[Collected data]
== == ==
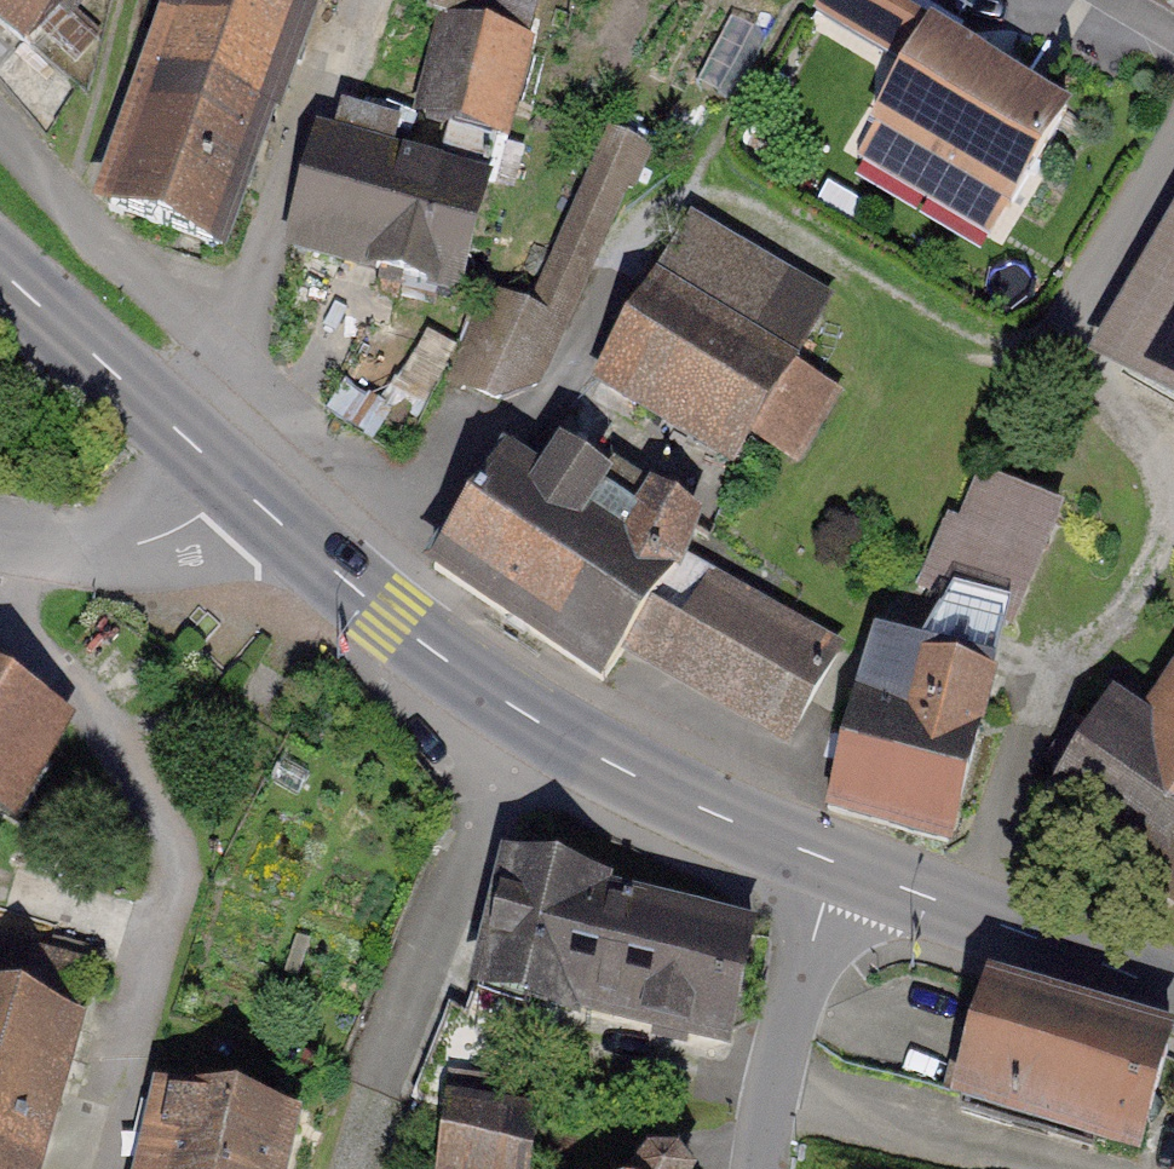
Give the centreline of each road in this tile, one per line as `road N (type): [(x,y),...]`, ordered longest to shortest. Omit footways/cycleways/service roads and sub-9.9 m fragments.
road 1 (primary): [(234,482),(388,617),(526,714),(663,791),(845,867)]
road 2 (track): [(966,916),(1039,709),(1161,538),(1159,468),(1076,373),(1072,332)]
road 3 (primary): [(845,867),(1173,1000)]
road 4 (primary): [(0,270),(234,482)]
road 5 (residential): [(845,867),(769,1085),(757,1168)]
road 6 (residential): [(234,482),(204,512),(158,538),(110,546),(0,534)]
road 7 (track): [(168,939),(0,886)]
== == ==
• What you are asked to do: The entries above should be written out in full, and any picture in them left out.

• Reply to the exercise:
Give the centreline of each road in this tile, one per line as `road N (type): [(x,y),...]`, ordered longest to shortest. Omit footways/cycleways/service roads and sub-9.9 m fragments.
road 1 (primary): [(234,482),(388,617),(526,714),(663,791),(845,867)]
road 2 (track): [(966,916),(1039,709),(1161,538),(1159,468),(1076,373),(1072,332)]
road 3 (primary): [(845,867),(1173,1000)]
road 4 (primary): [(0,270),(234,482)]
road 5 (residential): [(845,867),(769,1085),(757,1168)]
road 6 (residential): [(234,482),(204,512),(158,538),(110,546),(0,534)]
road 7 (track): [(168,939),(0,886)]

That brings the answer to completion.